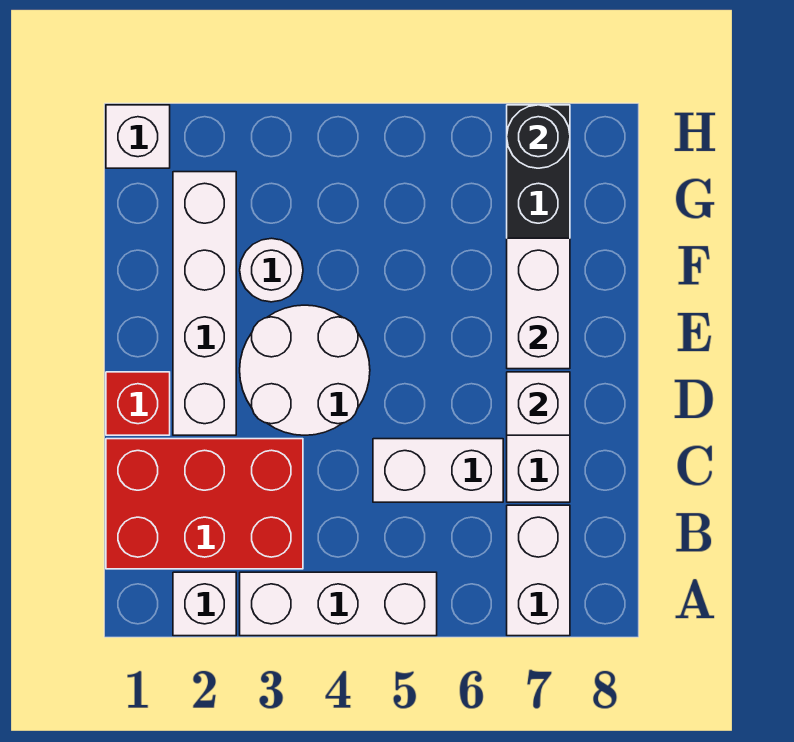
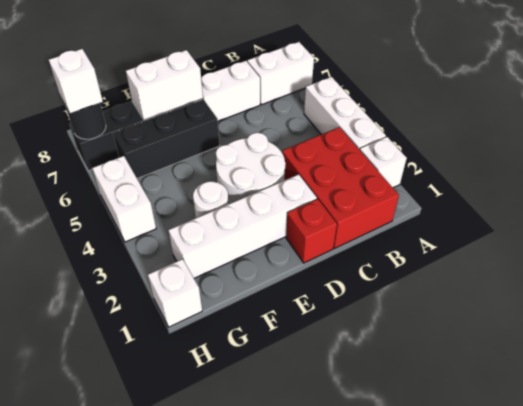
white brick C5:C6 level 1 -> white brick H4:H5 level 1
white brick D7 level 2 -> white brick H7 level 3
none -> black brick E6:G6 level 1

========================================

### TASK INSTRUCTIONS:
Reproduce the data exactly as it appears above. Pictures are to be left out.

### TASK RESPONSE:
white brick C5:C6 level 1 -> white brick H4:H5 level 1
white brick D7 level 2 -> white brick H7 level 3
none -> black brick E6:G6 level 1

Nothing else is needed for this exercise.